# Task goal
Collect all lines from the listing that include the string "black".

# Working data
=-=-=

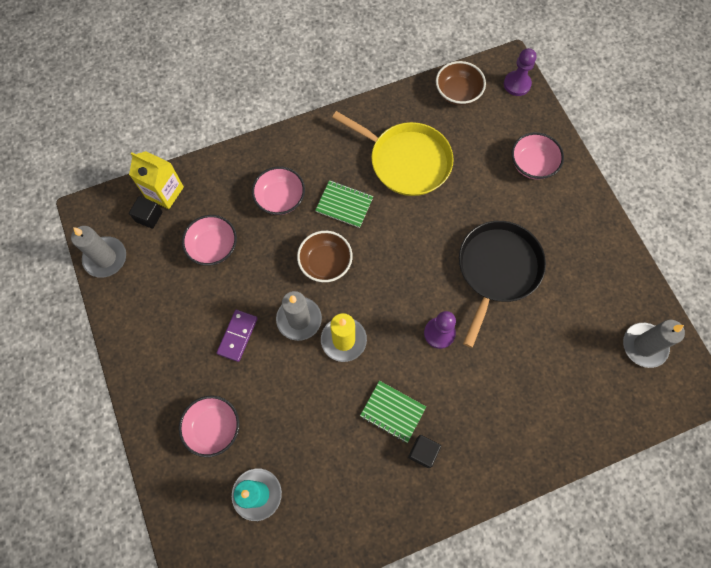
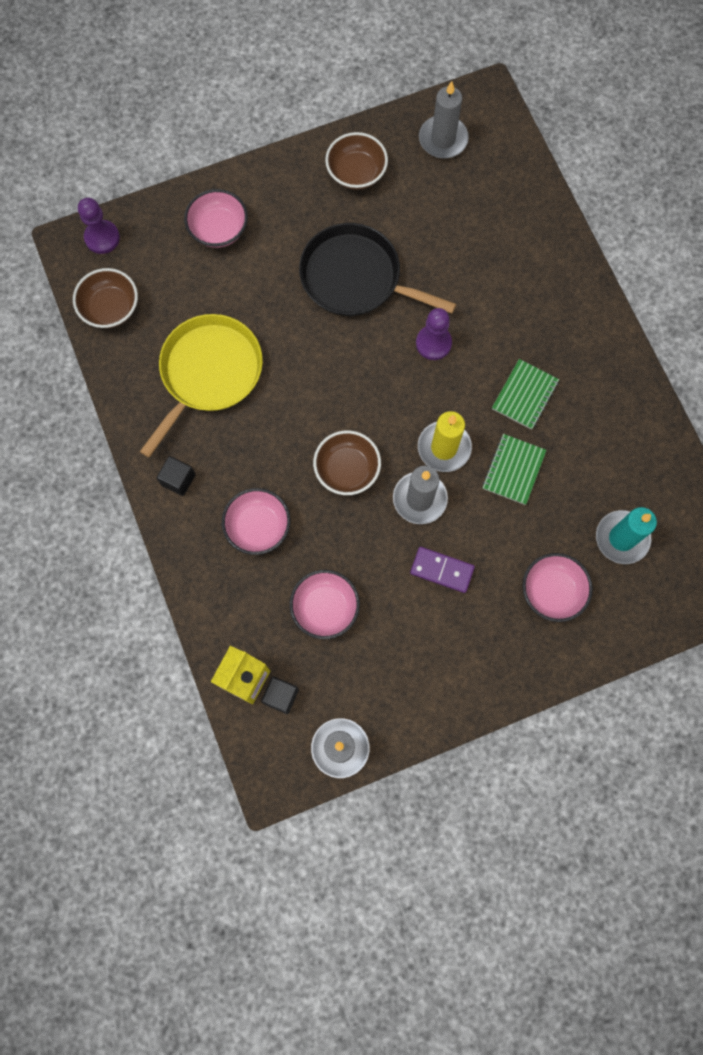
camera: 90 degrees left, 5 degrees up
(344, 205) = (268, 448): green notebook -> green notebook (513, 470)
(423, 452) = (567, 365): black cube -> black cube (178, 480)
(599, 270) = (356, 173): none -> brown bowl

=-=-=

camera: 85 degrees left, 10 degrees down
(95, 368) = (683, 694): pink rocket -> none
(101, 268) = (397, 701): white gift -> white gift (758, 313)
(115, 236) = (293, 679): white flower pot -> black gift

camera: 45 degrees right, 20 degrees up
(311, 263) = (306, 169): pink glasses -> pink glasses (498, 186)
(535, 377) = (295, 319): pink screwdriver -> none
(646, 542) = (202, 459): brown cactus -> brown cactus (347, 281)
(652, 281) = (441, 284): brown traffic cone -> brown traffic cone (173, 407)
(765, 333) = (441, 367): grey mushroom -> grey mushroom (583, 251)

=-=-=

# Answer below
(423, 452) = (567, 365): black cube -> black cube (178, 480)
(115, 236) = (293, 679): white flower pot -> black gift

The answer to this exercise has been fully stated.